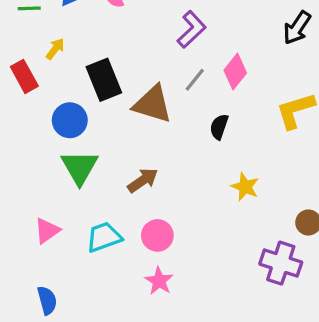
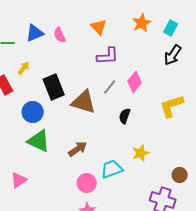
purple L-shape: (191, 29) -> (108, 56), turned 40
green triangle: (80, 167) -> (39, 141), turned -35
yellow star: (245, 187) -> (141, 153), turned 30
cyan trapezoid: (104, 237) -> (112, 169), moved

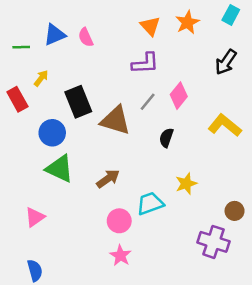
orange triangle: (99, 27) -> (150, 26), moved
cyan rectangle: (171, 28) -> (231, 15), moved
yellow L-shape: (172, 106) -> (225, 125), turned 56

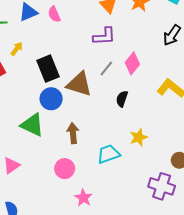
blue circle: (52, 133) -> (51, 99), moved
brown arrow: (108, 179) -> (73, 133), turned -60
pink circle: (119, 221) -> (65, 169), moved

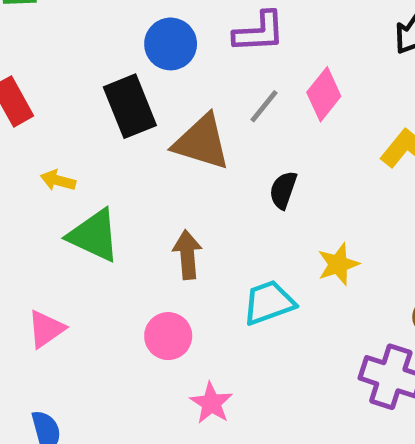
yellow arrow: (17, 49) -> (58, 180), moved, turned -112
blue circle: (51, 99) -> (171, 44), moved
black semicircle: (122, 99) -> (283, 190), moved

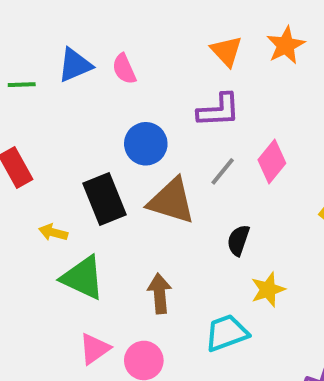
blue circle: (171, 44) -> (146, 144), moved
black rectangle: (130, 106) -> (104, 199), moved
yellow star: (338, 264) -> (268, 290), moved
pink triangle: (46, 329) -> (95, 349), moved

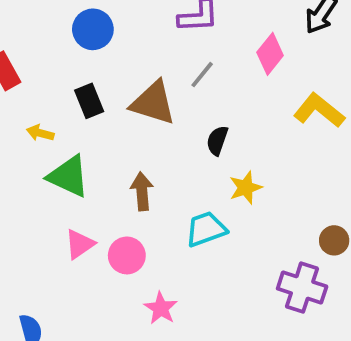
blue circle: (146, 144) -> (93, 29), moved
pink diamond: (272, 161) -> (270, 54), moved
black rectangle: (104, 199) -> (89, 101), size x0.7

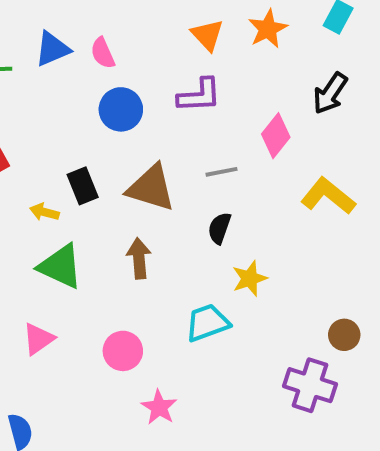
blue circle: (93, 29) -> (121, 109), moved
gray line: (202, 75) -> (221, 172), moved, turned 40
yellow arrow: (40, 133) -> (44, 212), moved
brown arrow: (142, 191) -> (139, 258), moved
pink triangle: (80, 244) -> (38, 339), moved

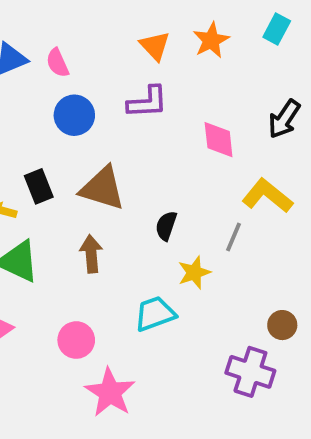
black arrow: (330, 93) -> (284, 119), moved
pink diamond: (276, 136) -> (219, 140), turned -45
gray line: (221, 172) -> (234, 237), moved, turned -56
pink star: (159, 407) -> (110, 392), size x1.5

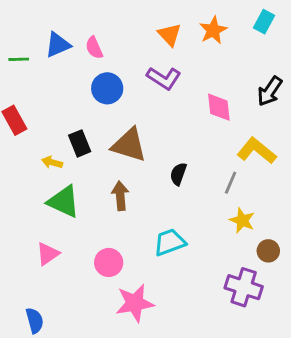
purple L-shape: (147, 102) -> (164, 78), turned 36
yellow star: (194, 273) -> (242, 220), moved, turned -30
pink star: (110, 392) -> (135, 303), turned 30

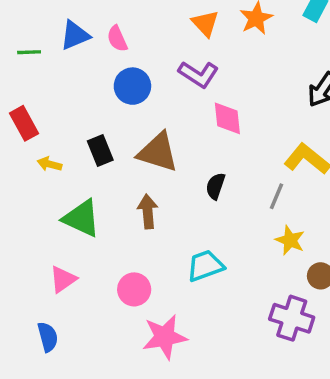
pink diamond: (219, 107) -> (227, 118), moved
yellow arrow: (52, 162) -> (49, 164), moved
blue semicircle: (35, 321) -> (48, 337), moved

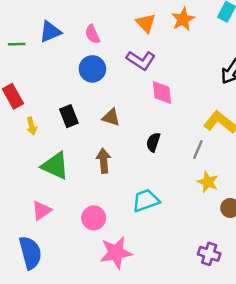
pink semicircle: (117, 39) -> (92, 34), moved
brown triangle: (158, 152) -> (111, 117), size x0.6
yellow arrow: (49, 164) -> (32, 126), turned -119
purple cross: (292, 318) -> (209, 254), moved, size x0.7
blue semicircle: (48, 337) -> (30, 253), size x1.5

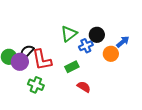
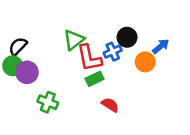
green triangle: (69, 34) -> (74, 40), moved
black semicircle: (27, 52) -> (18, 46), moved
red L-shape: (42, 60) -> (89, 58), moved

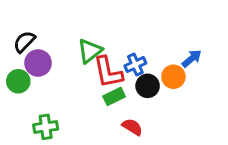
black circle: (127, 37) -> (148, 86), moved
black semicircle: (18, 46) -> (24, 42), moved
purple circle: (27, 72) -> (38, 63), moved
green cross: (48, 102) -> (46, 127), moved, turned -30

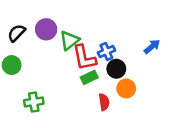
purple circle: (38, 63) -> (46, 29), moved
orange circle: (173, 77) -> (126, 88), moved
red semicircle: (132, 127) -> (104, 102), turned 49

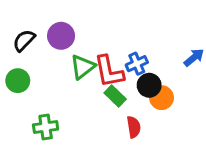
green triangle: (70, 40) -> (83, 67), moved
green rectangle: (89, 77) -> (115, 96), turned 70
orange circle: (126, 88) -> (161, 98), moved

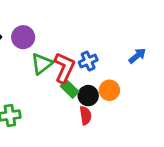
red L-shape: (109, 71) -> (64, 68), turned -144
black circle: (149, 85) -> (88, 96), moved

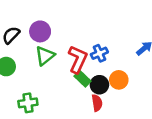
green triangle: (42, 64) -> (45, 56), moved

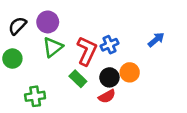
green rectangle: (82, 79) -> (78, 79), moved
red semicircle: (97, 103) -> (107, 96), turned 70

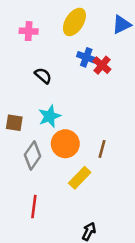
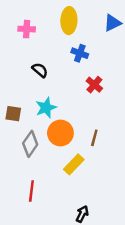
yellow ellipse: (74, 22) -> (69, 21), turned -30
red cross: (102, 65) -> (94, 85), moved

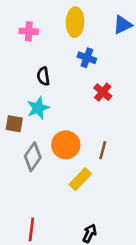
black semicircle: (40, 70) -> (43, 76), turned -140
cyan star: (46, 108) -> (38, 108), moved
red line: (31, 191) -> (31, 229), moved

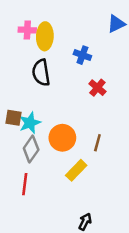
yellow ellipse: (75, 22) -> (45, 36), moved
black semicircle: (43, 76) -> (41, 73), size x1.5
cyan star: (38, 108) -> (30, 123), moved
red line: (31, 229) -> (25, 184), moved

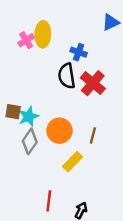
pink cross: (27, 30) -> (26, 40), moved, turned -35
black semicircle: (41, 73) -> (67, 76), moved
red cross: (97, 88) -> (93, 83), size x1.5
red line: (25, 184) -> (49, 201), moved

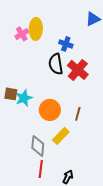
gray diamond: (30, 141) -> (38, 146), moved, turned -30

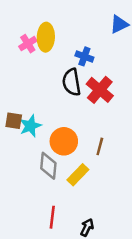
gray diamond: (38, 146) -> (48, 166), moved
▬▬▬▬▬▬▬▬▬▬
WHAT IS BEING ASKED:
Without copying any picture, write out all of the material exactly as it reads.

EXERCISE ANSWER:
purple L-shape: (191, 29) -> (108, 56), turned 40
green triangle: (80, 167) -> (39, 141), turned -35
yellow star: (245, 187) -> (141, 153), turned 30
cyan trapezoid: (104, 237) -> (112, 169), moved

orange triangle: (99, 27) -> (150, 26), moved
cyan rectangle: (171, 28) -> (231, 15), moved
yellow L-shape: (172, 106) -> (225, 125), turned 56

blue circle: (52, 133) -> (51, 99), moved
brown arrow: (108, 179) -> (73, 133), turned -60
pink circle: (119, 221) -> (65, 169), moved

yellow arrow: (17, 49) -> (58, 180), moved, turned -112
blue circle: (51, 99) -> (171, 44), moved
black semicircle: (122, 99) -> (283, 190), moved

blue circle: (171, 44) -> (146, 144), moved
black rectangle: (130, 106) -> (104, 199), moved
yellow star: (338, 264) -> (268, 290), moved
pink triangle: (46, 329) -> (95, 349), moved

blue circle: (146, 144) -> (93, 29), moved
pink diamond: (272, 161) -> (270, 54), moved
black rectangle: (104, 199) -> (89, 101), size x0.7

blue circle: (93, 29) -> (121, 109), moved
gray line: (202, 75) -> (221, 172), moved, turned 40
yellow arrow: (40, 133) -> (44, 212), moved
brown arrow: (142, 191) -> (139, 258), moved
pink triangle: (80, 244) -> (38, 339), moved

black arrow: (330, 93) -> (284, 119), moved
pink diamond: (276, 136) -> (219, 140), turned -45
gray line: (221, 172) -> (234, 237), moved, turned -56
pink star: (159, 407) -> (110, 392), size x1.5

purple L-shape: (147, 102) -> (164, 78), turned 36
yellow star: (194, 273) -> (242, 220), moved, turned -30
pink star: (110, 392) -> (135, 303), turned 30

pink diamond: (219, 107) -> (227, 118), moved
yellow arrow: (52, 162) -> (49, 164), moved
blue semicircle: (35, 321) -> (48, 337), moved

pink semicircle: (117, 39) -> (92, 34), moved
brown triangle: (158, 152) -> (111, 117), size x0.6
yellow arrow: (49, 164) -> (32, 126), turned -119
purple cross: (292, 318) -> (209, 254), moved, size x0.7
blue semicircle: (48, 337) -> (30, 253), size x1.5

green triangle: (69, 34) -> (74, 40), moved
black semicircle: (27, 52) -> (18, 46), moved
red L-shape: (42, 60) -> (89, 58), moved

black circle: (127, 37) -> (148, 86), moved
black semicircle: (18, 46) -> (24, 42), moved
purple circle: (27, 72) -> (38, 63), moved
green cross: (48, 102) -> (46, 127), moved, turned -30

purple circle: (38, 63) -> (46, 29), moved
orange circle: (173, 77) -> (126, 88), moved
red semicircle: (132, 127) -> (104, 102), turned 49

green triangle: (70, 40) -> (83, 67), moved
green rectangle: (89, 77) -> (115, 96), turned 70
orange circle: (126, 88) -> (161, 98), moved

red L-shape: (109, 71) -> (64, 68), turned -144
black circle: (149, 85) -> (88, 96), moved

green triangle: (42, 64) -> (45, 56), moved

green rectangle: (82, 79) -> (78, 79), moved
red semicircle: (97, 103) -> (107, 96), turned 70

yellow ellipse: (74, 22) -> (69, 21), turned -30
red cross: (102, 65) -> (94, 85), moved

black semicircle: (40, 70) -> (43, 76), turned -140
cyan star: (46, 108) -> (38, 108), moved
red line: (31, 191) -> (31, 229), moved

yellow ellipse: (75, 22) -> (45, 36), moved
black semicircle: (43, 76) -> (41, 73), size x1.5
cyan star: (38, 108) -> (30, 123), moved
red line: (31, 229) -> (25, 184), moved

pink cross: (27, 30) -> (26, 40), moved, turned -35
black semicircle: (41, 73) -> (67, 76), moved
red cross: (97, 88) -> (93, 83), size x1.5
red line: (25, 184) -> (49, 201), moved

gray diamond: (30, 141) -> (38, 146), moved, turned -30

gray diamond: (38, 146) -> (48, 166), moved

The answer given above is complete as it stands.